[PROBLEM] Sort through the data and copy the lines holding the word "RESET".

Dataset records
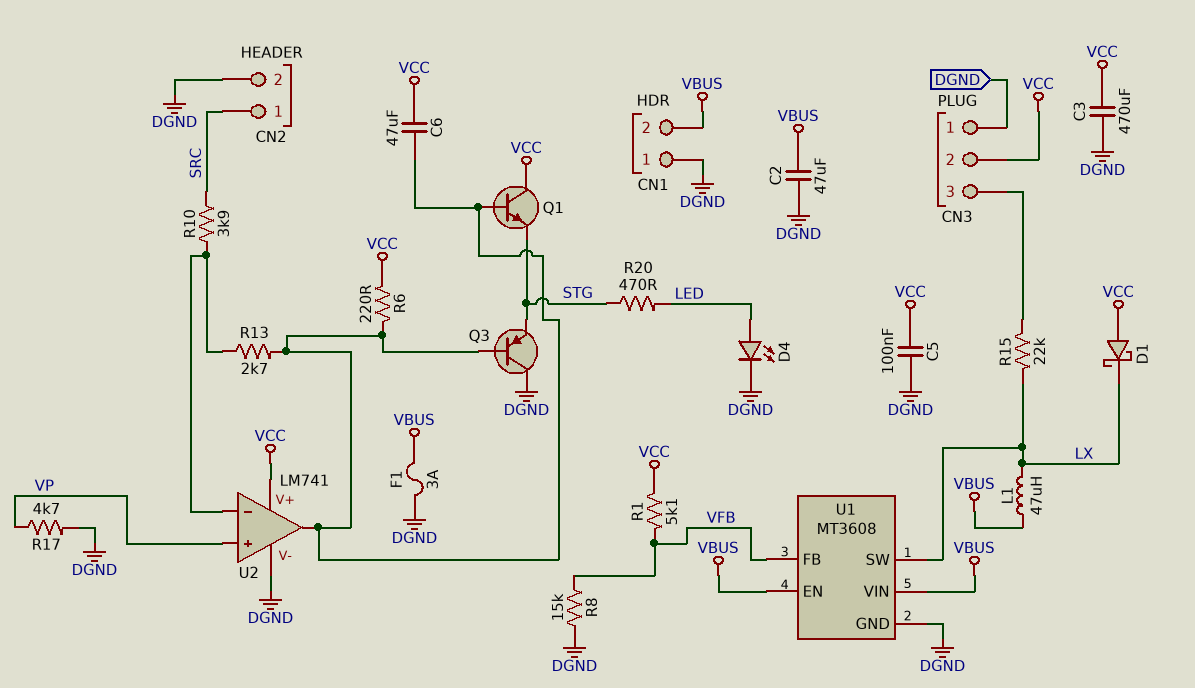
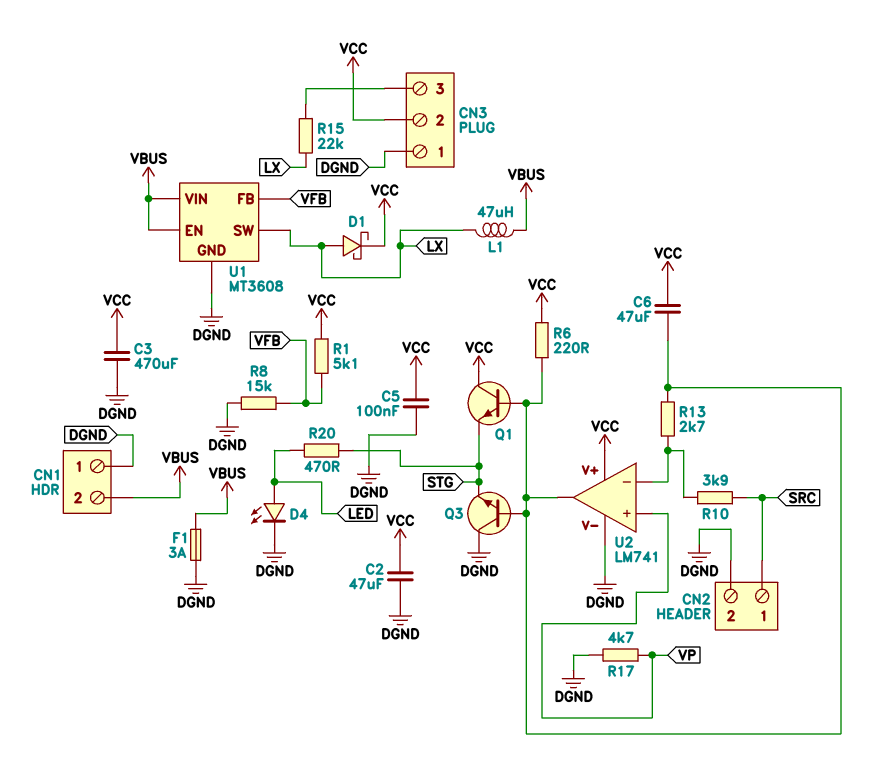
C2: 47uF (DGND, VBUS) -> 47uF (DGND, VCC)
D1: schottky (A VCC, K LX) -> schottky (A LX, K VCC)
Q3: PNP (B U2/out, C DGND, E STG) -> NPN (B U2/out, C DGND, E STG)

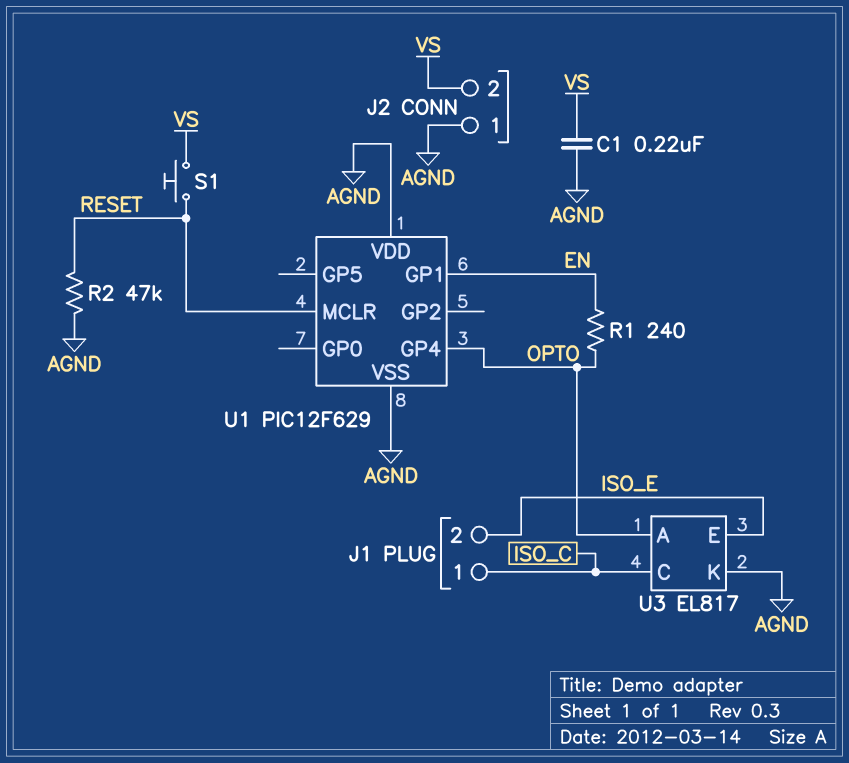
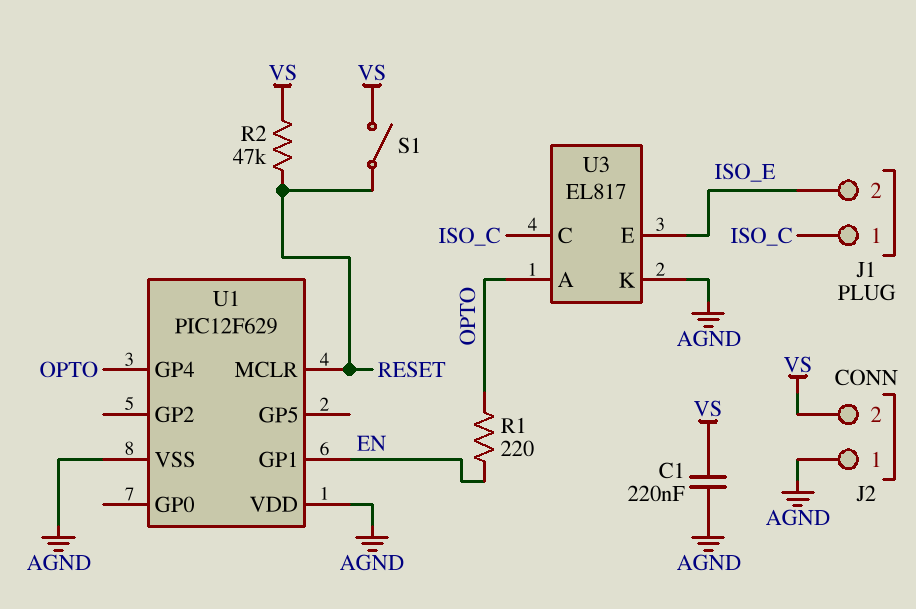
R1: 240 (EN, OPTO) -> 220 (EN, OPTO)
R2: 47k (AGND, RESET) -> 47k (RESET, VS)
S1: button (RESET, VS) -> switch (RESET, VS)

[TASK ANSWER]
R2: 47k (AGND, RESET) -> 47k (RESET, VS)
S1: button (RESET, VS) -> switch (RESET, VS)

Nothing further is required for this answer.